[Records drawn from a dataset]
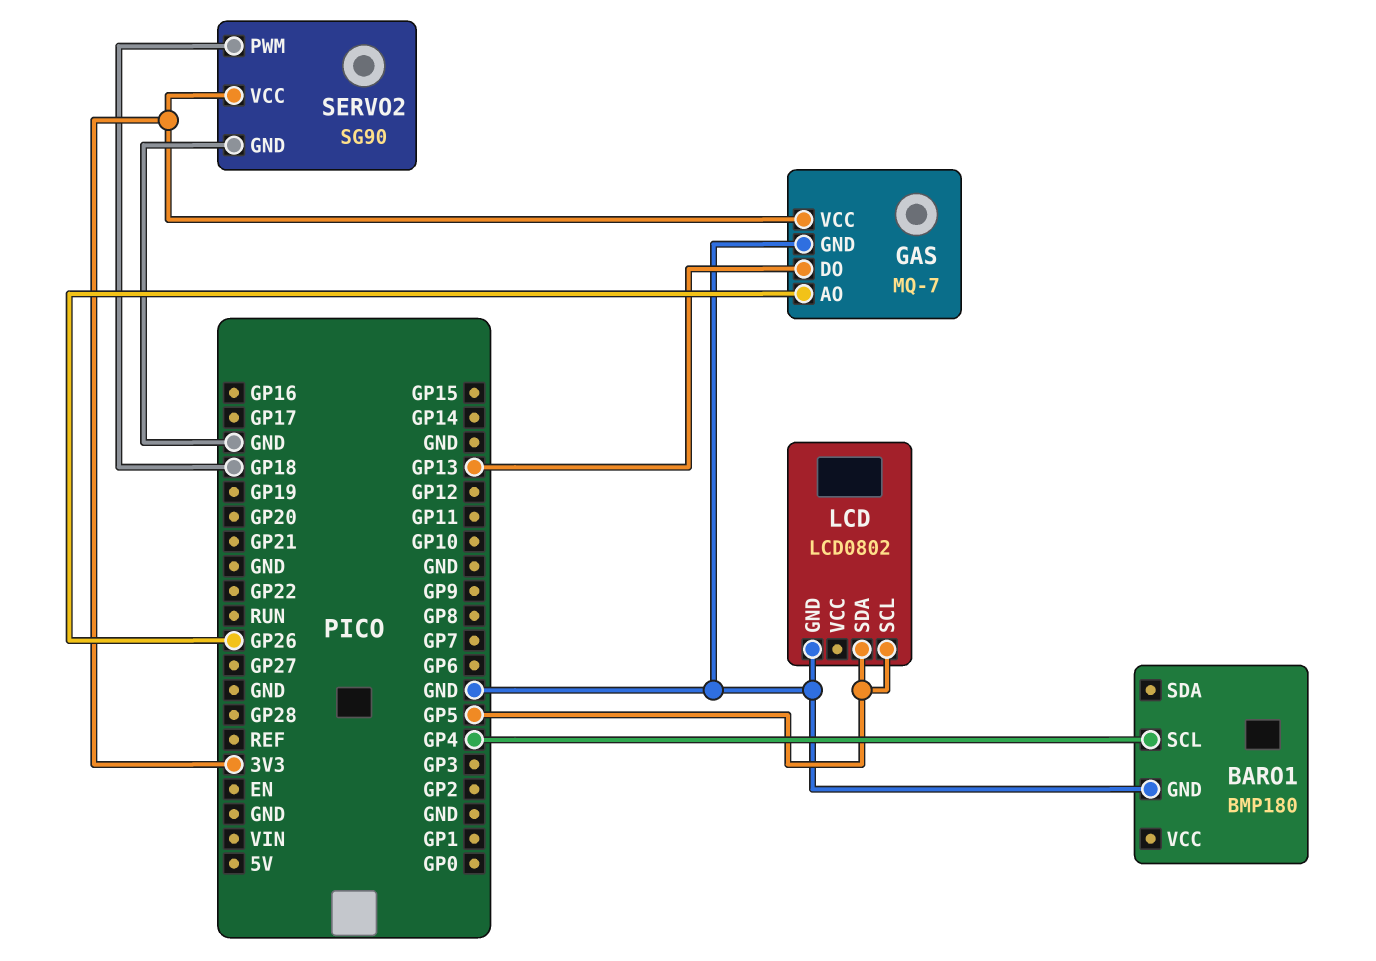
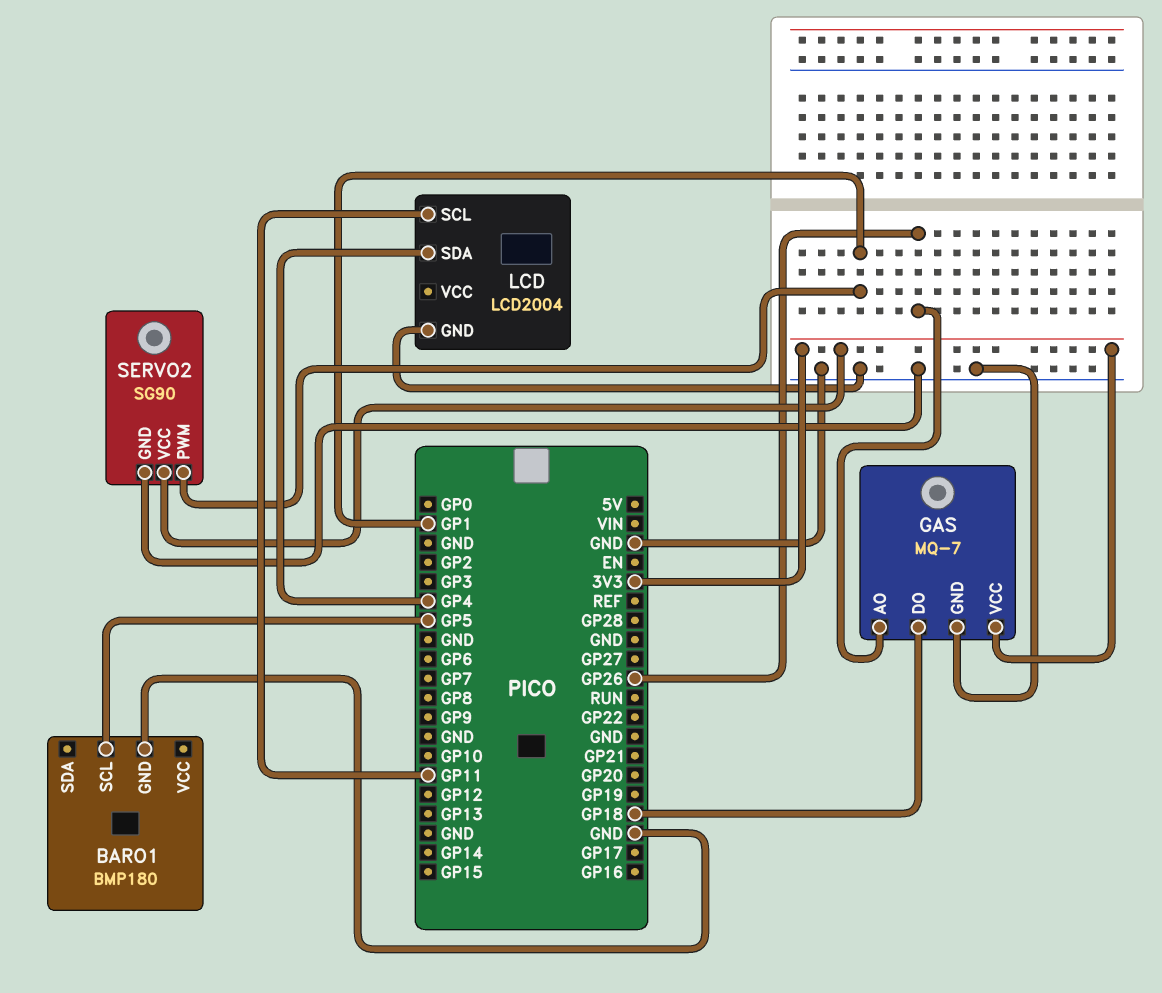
BARO1 pin SCL: GP4 -> GP5
GAS pin DO: GP13 -> GP18
LCD: LCD0802 -> LCD2004
LCD pin SCL: GP5 -> GP11
LCD pin SDA: GP5 -> GP4
SERVO2 pin PWM: GP18 -> GP1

ACTION ITEM: Each line of the data above must be reproduced as written. Skip the pictures.

ANSWER FOR THE TASK:
BARO1 pin SCL: GP4 -> GP5
GAS pin DO: GP13 -> GP18
LCD: LCD0802 -> LCD2004
LCD pin SCL: GP5 -> GP11
LCD pin SDA: GP5 -> GP4
SERVO2 pin PWM: GP18 -> GP1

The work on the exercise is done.